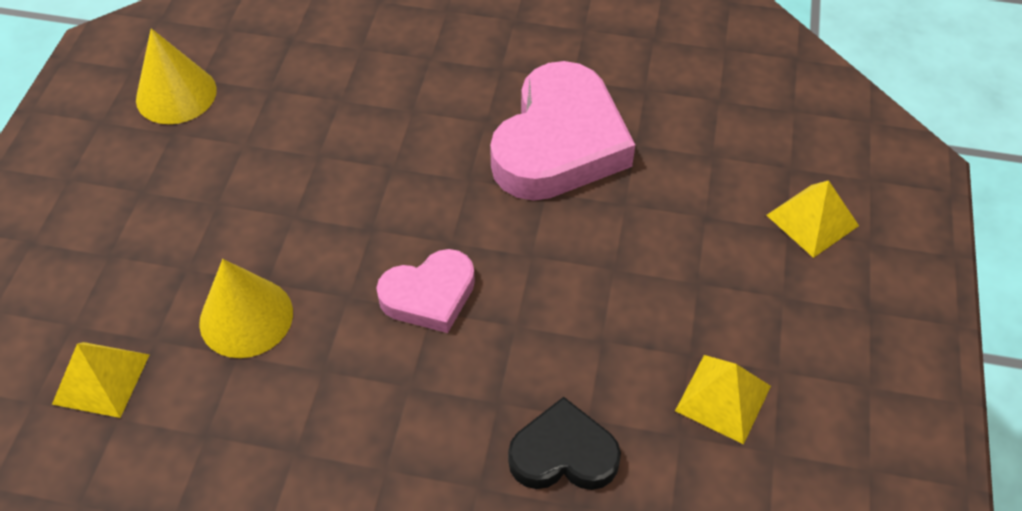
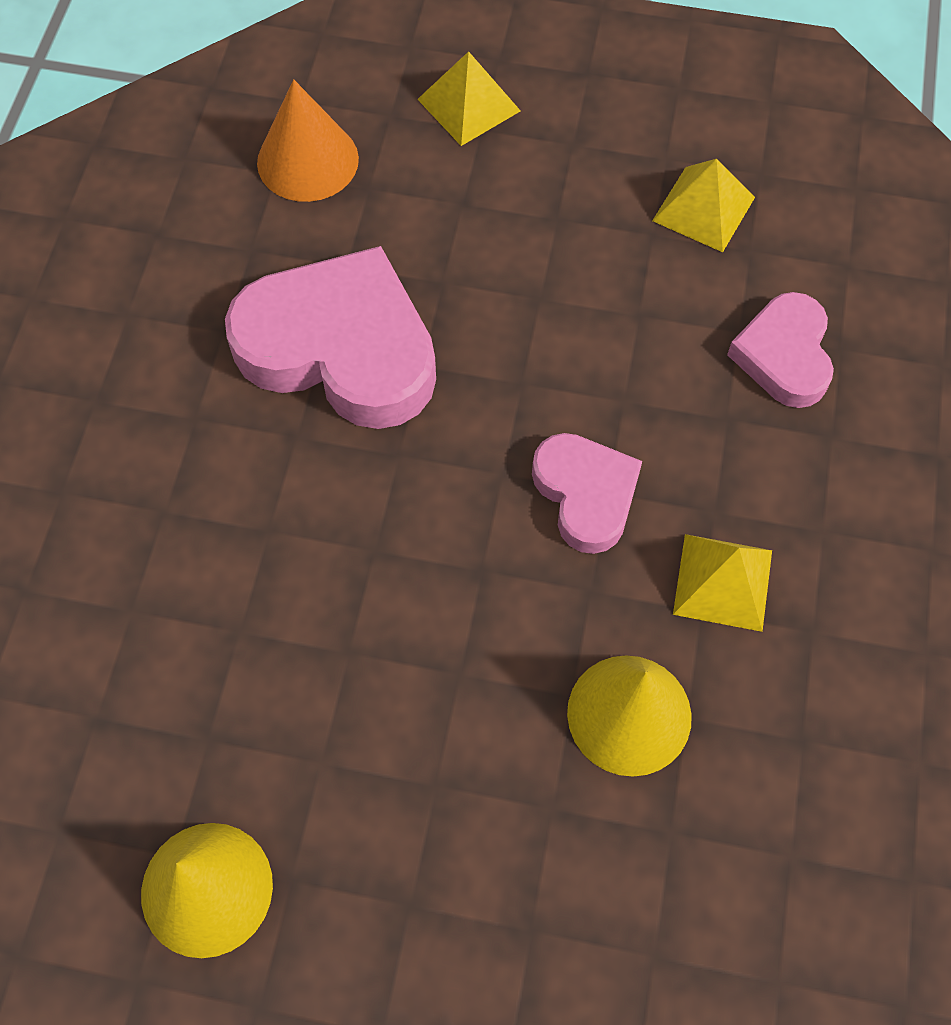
camera: 90 degrees left, 10 degrees up
(101, 379) = (736, 892): yellow pyramid -> yellow pyramid (722, 582)
(563, 454) = (784, 355): black heart -> pink heart
(734, 117) = (307, 160): none -> orange cone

··········

• _HOW TO COMPLETE THIS TASK_
From the line containing "(101, 379) = (736, 892): yellow" to the last line of the listing, write everything out exactly. Nothing outside that stretch belongs.

• _OUTPUT BELOW_
(101, 379) = (736, 892): yellow pyramid -> yellow pyramid (722, 582)
(563, 454) = (784, 355): black heart -> pink heart
(734, 117) = (307, 160): none -> orange cone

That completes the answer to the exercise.